(Before-and-after change data)

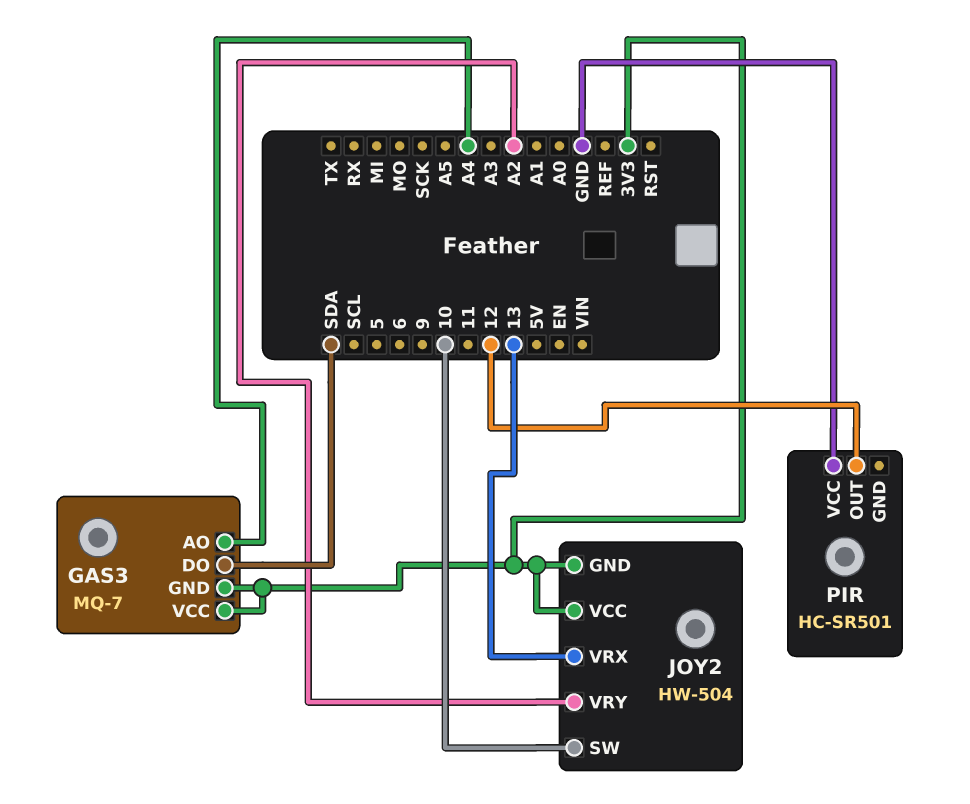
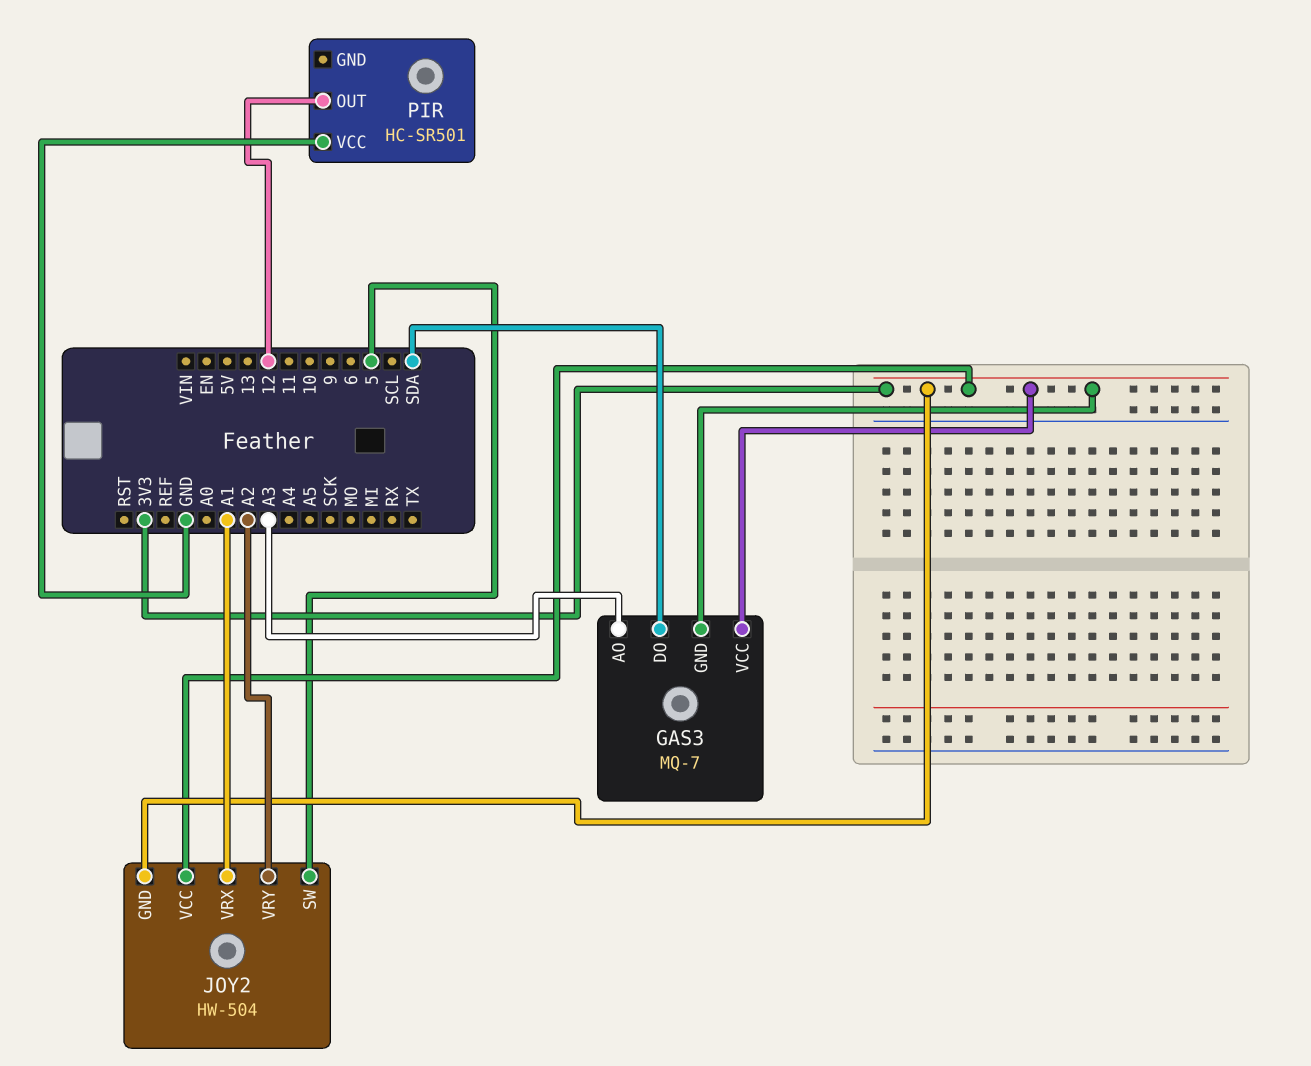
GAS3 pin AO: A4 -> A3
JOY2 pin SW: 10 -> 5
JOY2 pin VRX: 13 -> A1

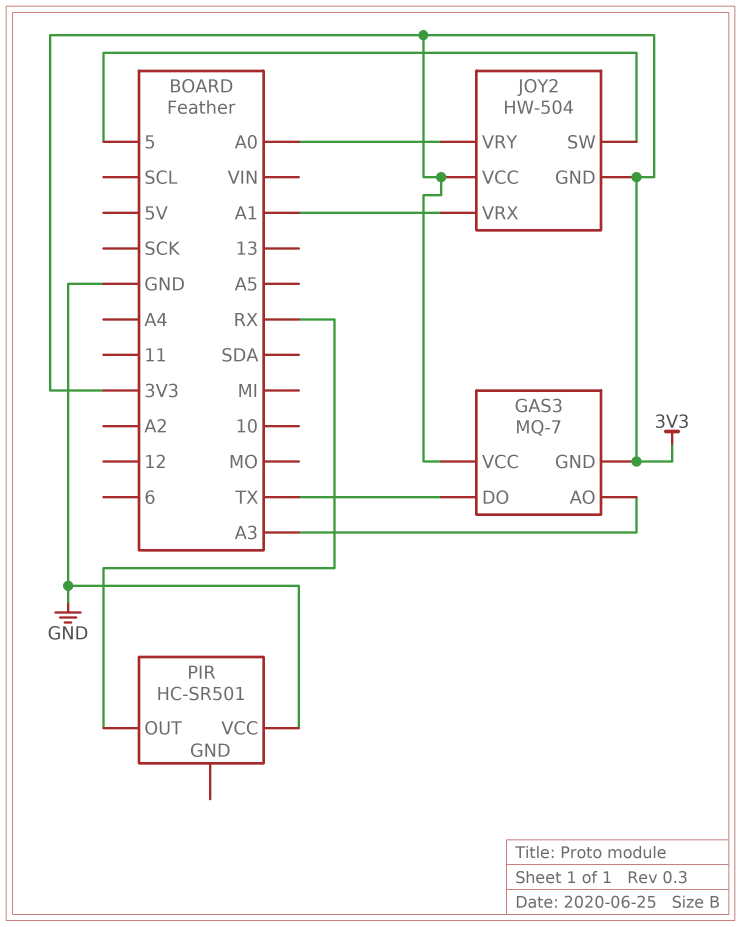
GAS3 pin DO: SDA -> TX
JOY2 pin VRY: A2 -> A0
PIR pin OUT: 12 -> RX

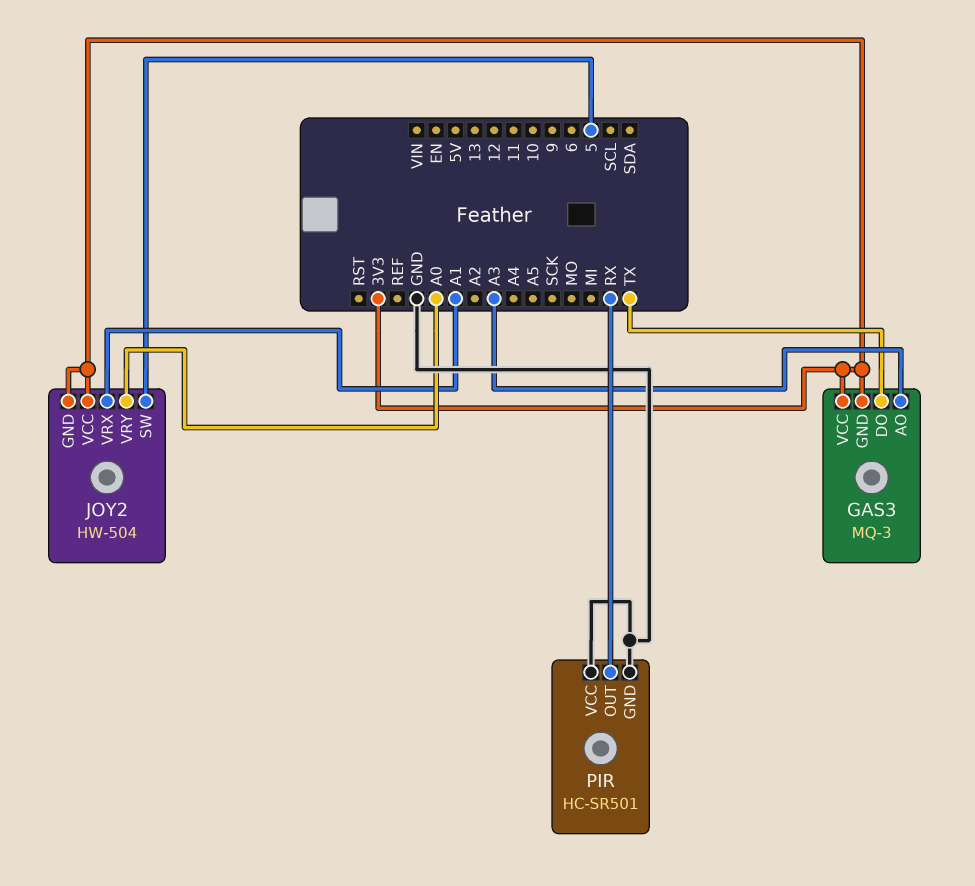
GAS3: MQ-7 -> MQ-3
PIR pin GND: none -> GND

- ACTION ITEM -
Quote every entry exactly, with the pictures omitted.

- TASK RESPONSE -
GAS3 pin AO: A4 -> A3
JOY2 pin SW: 10 -> 5
JOY2 pin VRX: 13 -> A1

GAS3 pin DO: SDA -> TX
JOY2 pin VRY: A2 -> A0
PIR pin OUT: 12 -> RX

GAS3: MQ-7 -> MQ-3
PIR pin GND: none -> GND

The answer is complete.